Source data
* * * * * * *

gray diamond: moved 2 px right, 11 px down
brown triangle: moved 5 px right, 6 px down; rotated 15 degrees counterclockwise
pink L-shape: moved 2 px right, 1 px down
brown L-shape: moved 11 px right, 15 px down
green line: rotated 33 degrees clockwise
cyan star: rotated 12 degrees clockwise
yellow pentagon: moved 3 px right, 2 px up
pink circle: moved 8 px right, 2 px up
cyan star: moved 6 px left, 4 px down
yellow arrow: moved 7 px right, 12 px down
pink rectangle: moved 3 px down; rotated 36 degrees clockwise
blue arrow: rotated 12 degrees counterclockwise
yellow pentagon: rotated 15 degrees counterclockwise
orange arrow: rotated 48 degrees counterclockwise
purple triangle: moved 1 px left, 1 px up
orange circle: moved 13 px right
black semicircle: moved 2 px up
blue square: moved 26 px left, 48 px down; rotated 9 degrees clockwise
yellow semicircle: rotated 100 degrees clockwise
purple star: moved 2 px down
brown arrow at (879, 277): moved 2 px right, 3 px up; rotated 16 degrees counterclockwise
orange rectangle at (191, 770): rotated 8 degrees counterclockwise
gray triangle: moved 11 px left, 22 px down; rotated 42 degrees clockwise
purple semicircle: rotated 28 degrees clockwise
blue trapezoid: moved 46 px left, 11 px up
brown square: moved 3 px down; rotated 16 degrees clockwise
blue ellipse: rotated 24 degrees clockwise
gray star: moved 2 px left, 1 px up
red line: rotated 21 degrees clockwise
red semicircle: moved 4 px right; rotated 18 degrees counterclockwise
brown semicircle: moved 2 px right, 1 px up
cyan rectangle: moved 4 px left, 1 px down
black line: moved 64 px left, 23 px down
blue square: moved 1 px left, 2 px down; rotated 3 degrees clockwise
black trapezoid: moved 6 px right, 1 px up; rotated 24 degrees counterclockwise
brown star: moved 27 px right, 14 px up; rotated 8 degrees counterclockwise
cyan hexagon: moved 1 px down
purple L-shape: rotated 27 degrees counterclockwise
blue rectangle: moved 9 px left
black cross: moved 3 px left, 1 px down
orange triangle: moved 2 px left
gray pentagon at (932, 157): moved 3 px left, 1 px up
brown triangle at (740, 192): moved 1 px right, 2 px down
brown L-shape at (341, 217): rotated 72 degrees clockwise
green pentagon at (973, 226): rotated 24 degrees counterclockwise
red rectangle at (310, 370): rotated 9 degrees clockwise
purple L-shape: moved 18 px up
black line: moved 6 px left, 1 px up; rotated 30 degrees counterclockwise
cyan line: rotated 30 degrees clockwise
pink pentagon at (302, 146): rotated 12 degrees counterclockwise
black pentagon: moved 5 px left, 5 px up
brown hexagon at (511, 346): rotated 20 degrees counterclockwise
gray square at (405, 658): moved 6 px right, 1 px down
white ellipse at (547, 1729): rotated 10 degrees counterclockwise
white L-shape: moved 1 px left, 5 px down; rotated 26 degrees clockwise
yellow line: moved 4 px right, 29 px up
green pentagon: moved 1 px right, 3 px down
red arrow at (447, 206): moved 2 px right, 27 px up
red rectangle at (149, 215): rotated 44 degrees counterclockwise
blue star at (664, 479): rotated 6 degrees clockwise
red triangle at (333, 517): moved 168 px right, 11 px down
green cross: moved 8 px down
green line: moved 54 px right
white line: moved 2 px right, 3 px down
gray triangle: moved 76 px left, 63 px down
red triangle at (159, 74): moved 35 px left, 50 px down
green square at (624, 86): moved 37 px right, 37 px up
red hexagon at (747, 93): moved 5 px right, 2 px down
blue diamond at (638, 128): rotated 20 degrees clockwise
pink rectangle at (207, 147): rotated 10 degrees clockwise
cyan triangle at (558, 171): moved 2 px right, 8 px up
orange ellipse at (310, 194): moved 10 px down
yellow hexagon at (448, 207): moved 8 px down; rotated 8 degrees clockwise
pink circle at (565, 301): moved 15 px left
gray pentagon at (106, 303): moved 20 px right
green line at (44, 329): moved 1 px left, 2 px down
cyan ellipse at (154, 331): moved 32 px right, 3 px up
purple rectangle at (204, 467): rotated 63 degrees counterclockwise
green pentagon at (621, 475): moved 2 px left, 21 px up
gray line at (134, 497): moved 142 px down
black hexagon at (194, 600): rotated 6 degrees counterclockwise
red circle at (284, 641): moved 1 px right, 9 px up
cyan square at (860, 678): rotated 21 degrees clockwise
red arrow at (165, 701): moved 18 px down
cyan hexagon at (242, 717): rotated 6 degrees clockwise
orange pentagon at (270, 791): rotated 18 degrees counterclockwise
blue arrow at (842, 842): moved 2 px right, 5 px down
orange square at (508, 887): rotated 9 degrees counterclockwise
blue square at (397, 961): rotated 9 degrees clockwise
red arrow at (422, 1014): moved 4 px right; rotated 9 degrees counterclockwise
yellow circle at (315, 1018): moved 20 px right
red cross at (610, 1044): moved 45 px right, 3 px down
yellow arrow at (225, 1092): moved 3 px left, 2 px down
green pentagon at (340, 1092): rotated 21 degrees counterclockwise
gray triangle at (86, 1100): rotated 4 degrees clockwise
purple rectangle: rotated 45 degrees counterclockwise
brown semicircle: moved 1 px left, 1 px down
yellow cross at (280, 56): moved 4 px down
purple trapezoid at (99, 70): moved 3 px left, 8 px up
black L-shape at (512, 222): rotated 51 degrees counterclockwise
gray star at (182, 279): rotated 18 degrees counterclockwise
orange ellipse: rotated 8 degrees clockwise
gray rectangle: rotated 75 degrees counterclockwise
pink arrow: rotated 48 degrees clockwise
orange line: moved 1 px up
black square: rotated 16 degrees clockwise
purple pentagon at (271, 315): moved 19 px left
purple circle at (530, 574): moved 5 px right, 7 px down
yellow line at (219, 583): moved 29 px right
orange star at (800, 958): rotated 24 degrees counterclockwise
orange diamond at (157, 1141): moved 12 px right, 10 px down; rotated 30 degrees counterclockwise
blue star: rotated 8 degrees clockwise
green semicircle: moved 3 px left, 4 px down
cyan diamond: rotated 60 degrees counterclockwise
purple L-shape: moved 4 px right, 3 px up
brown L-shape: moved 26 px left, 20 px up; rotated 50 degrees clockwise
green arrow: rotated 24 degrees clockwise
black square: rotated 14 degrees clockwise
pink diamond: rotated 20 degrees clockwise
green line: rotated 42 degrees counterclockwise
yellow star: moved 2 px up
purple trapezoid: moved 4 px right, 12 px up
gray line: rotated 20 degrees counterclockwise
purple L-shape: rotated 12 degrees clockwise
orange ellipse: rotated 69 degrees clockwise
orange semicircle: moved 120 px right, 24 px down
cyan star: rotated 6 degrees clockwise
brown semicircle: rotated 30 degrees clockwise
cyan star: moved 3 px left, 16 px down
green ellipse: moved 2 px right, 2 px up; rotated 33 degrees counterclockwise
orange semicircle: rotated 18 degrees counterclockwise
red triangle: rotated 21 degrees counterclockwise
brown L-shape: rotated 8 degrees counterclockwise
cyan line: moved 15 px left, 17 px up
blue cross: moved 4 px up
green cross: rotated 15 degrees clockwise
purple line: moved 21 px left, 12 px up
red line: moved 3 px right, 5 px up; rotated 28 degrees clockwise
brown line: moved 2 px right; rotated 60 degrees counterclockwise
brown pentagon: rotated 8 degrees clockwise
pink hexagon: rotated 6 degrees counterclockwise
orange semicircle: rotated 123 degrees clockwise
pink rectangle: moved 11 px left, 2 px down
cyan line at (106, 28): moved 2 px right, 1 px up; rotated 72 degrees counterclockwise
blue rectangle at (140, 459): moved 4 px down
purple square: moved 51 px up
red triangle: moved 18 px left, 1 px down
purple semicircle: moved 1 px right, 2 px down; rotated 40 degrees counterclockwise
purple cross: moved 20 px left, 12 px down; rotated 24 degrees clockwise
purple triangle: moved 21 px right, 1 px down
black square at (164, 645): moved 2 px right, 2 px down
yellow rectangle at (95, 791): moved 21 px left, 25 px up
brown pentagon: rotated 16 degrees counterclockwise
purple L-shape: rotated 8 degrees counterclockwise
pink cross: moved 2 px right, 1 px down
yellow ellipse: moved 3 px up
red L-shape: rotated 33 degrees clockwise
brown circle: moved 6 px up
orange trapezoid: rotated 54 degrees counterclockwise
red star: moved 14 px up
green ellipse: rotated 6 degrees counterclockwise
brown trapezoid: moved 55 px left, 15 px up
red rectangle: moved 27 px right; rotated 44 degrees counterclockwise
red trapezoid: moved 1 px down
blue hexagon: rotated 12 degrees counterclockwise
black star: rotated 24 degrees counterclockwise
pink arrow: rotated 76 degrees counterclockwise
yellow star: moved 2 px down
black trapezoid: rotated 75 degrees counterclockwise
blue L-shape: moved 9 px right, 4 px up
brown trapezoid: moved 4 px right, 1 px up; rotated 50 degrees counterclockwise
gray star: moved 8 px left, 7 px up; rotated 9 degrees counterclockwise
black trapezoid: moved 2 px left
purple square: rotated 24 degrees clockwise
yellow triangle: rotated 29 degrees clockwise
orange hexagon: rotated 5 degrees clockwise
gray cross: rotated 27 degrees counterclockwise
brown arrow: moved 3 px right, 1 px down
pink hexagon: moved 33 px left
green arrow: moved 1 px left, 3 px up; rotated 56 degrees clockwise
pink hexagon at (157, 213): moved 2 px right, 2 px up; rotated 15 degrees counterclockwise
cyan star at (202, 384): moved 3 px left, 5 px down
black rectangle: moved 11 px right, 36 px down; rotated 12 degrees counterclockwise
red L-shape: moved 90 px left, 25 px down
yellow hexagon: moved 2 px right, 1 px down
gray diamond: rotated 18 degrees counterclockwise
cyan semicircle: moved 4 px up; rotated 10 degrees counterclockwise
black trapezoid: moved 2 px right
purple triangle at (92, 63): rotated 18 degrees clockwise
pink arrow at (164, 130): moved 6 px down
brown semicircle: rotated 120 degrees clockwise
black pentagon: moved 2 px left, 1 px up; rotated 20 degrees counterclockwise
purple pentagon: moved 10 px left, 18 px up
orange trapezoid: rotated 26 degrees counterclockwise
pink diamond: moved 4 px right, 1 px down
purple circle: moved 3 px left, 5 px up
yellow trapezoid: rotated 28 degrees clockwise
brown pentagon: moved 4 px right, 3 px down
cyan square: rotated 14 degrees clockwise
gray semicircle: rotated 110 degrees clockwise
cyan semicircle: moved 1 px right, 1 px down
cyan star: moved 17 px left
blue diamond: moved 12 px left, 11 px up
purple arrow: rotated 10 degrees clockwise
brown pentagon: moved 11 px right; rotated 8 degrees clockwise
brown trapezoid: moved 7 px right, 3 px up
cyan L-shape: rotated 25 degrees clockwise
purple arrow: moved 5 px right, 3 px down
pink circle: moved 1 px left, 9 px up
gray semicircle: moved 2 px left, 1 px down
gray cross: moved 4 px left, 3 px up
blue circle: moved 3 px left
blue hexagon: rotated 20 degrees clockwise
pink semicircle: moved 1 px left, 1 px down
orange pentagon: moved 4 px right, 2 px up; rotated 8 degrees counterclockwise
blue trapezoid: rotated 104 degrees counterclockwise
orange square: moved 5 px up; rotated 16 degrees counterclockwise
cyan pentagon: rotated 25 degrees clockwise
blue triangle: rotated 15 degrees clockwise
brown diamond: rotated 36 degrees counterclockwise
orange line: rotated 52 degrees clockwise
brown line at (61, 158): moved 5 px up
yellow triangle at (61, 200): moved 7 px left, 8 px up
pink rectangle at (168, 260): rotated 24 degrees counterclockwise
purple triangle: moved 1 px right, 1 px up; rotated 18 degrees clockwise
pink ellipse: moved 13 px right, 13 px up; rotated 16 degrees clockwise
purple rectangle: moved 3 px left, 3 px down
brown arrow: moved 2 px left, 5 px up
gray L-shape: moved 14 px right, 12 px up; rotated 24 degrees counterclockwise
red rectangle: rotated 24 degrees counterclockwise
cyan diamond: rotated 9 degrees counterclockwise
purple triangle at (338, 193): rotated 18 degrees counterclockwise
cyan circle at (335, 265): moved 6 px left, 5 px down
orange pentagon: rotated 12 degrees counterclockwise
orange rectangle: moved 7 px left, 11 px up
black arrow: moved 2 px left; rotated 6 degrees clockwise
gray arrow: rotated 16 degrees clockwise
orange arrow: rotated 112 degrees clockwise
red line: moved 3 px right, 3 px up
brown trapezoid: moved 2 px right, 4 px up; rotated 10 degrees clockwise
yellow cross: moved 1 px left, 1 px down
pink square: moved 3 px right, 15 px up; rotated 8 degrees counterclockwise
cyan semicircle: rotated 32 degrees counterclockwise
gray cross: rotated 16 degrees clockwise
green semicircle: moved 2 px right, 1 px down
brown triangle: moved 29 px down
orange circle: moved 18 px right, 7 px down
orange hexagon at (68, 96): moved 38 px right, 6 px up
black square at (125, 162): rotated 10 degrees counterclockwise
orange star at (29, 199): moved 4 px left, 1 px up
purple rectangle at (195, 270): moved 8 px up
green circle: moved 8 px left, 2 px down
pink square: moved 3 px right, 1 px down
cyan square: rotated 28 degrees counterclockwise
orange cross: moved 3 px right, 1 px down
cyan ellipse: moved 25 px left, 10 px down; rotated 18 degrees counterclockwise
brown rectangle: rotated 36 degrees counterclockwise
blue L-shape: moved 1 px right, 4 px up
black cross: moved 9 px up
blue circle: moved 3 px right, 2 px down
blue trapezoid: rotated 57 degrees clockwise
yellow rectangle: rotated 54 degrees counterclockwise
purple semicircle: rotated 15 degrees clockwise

* * * * * * *

◆ Work to complete ◆
Up to and including the last line above, starting with the line that contains "orange circle: moved 18 px right, 7 px down", return each line exactly and nothing else.

◆ Response to the task ◆
orange circle: moved 18 px right, 7 px down
orange hexagon at (68, 96): moved 38 px right, 6 px up
black square at (125, 162): rotated 10 degrees counterclockwise
orange star at (29, 199): moved 4 px left, 1 px up
purple rectangle at (195, 270): moved 8 px up
green circle: moved 8 px left, 2 px down
pink square: moved 3 px right, 1 px down
cyan square: rotated 28 degrees counterclockwise
orange cross: moved 3 px right, 1 px down
cyan ellipse: moved 25 px left, 10 px down; rotated 18 degrees counterclockwise
brown rectangle: rotated 36 degrees counterclockwise
blue L-shape: moved 1 px right, 4 px up
black cross: moved 9 px up
blue circle: moved 3 px right, 2 px down
blue trapezoid: rotated 57 degrees clockwise
yellow rectangle: rotated 54 degrees counterclockwise
purple semicircle: rotated 15 degrees clockwise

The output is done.